What to do: In the entries below, the lines from the one with "pink_femakeka" through the one with "brown_rigori (no. 3 from left)" are to be copied exactly; both ends count.

Image sets with object changes
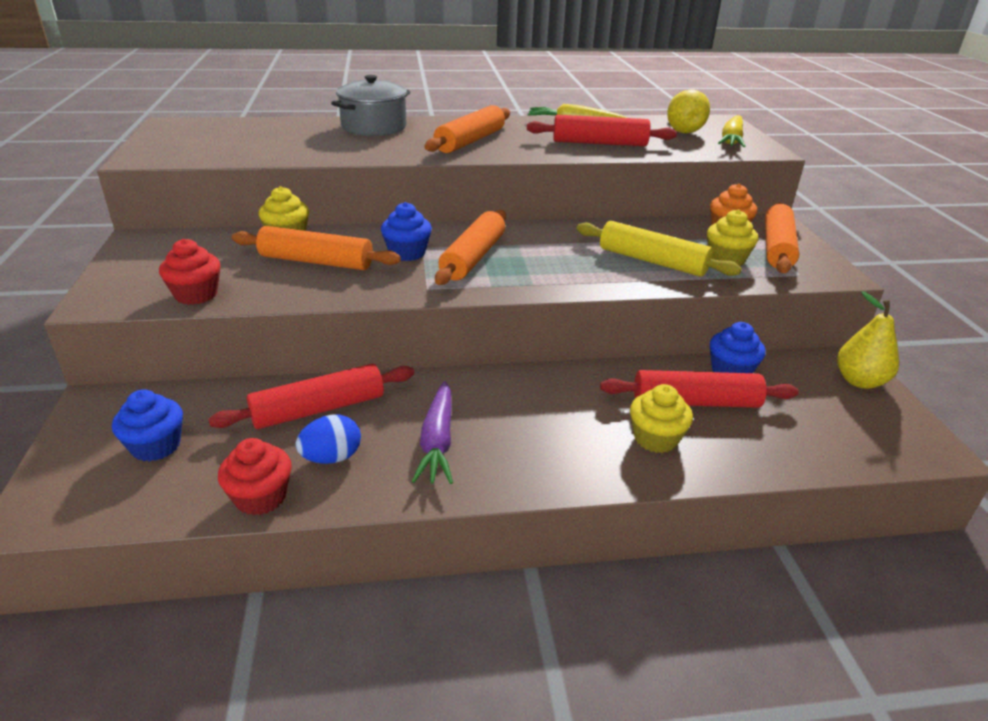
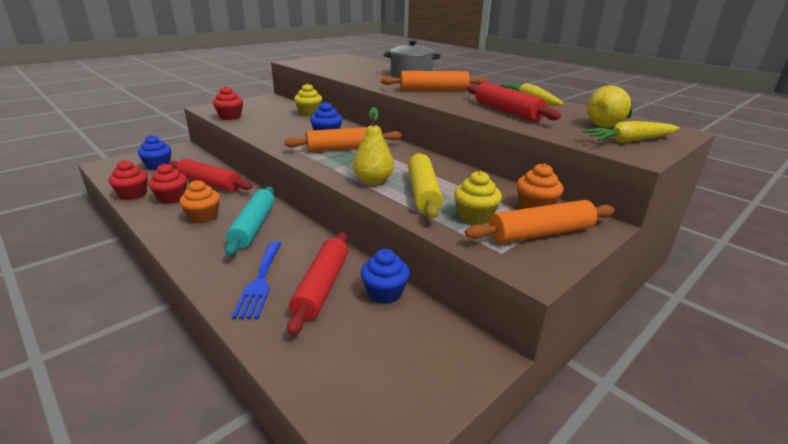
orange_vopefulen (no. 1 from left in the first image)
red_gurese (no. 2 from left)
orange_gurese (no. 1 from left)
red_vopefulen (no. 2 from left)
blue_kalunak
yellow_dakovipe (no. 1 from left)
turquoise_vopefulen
* * *
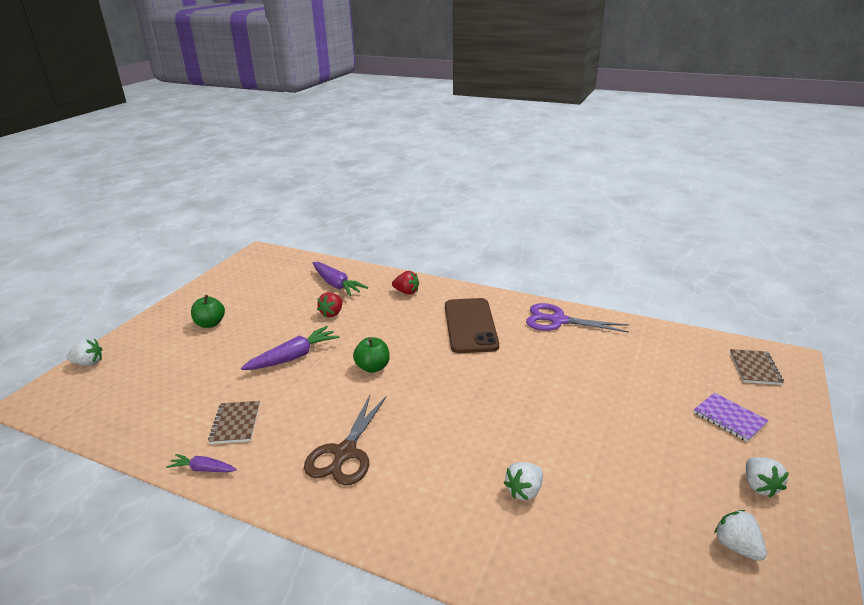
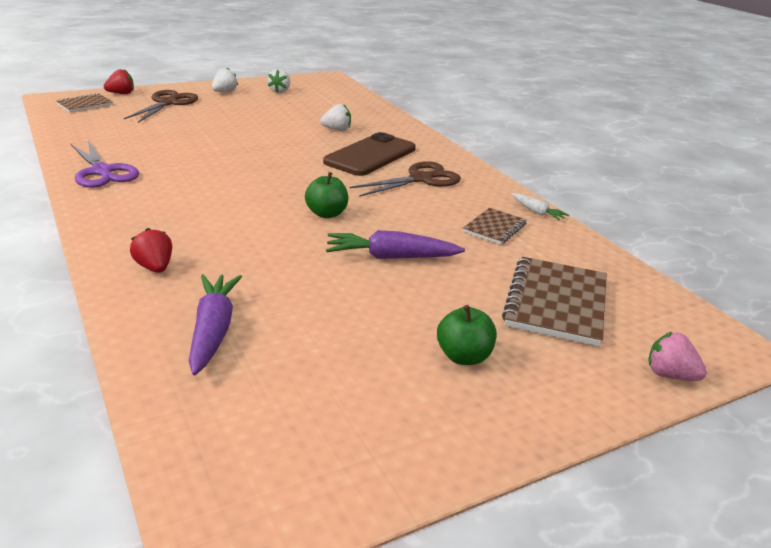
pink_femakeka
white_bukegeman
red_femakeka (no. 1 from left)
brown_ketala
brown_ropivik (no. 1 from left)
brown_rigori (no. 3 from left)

Written solution:
pink_femakeka
white_bukegeman
red_femakeka (no. 1 from left)
brown_ketala
brown_ropivik (no. 1 from left)
brown_rigori (no. 3 from left)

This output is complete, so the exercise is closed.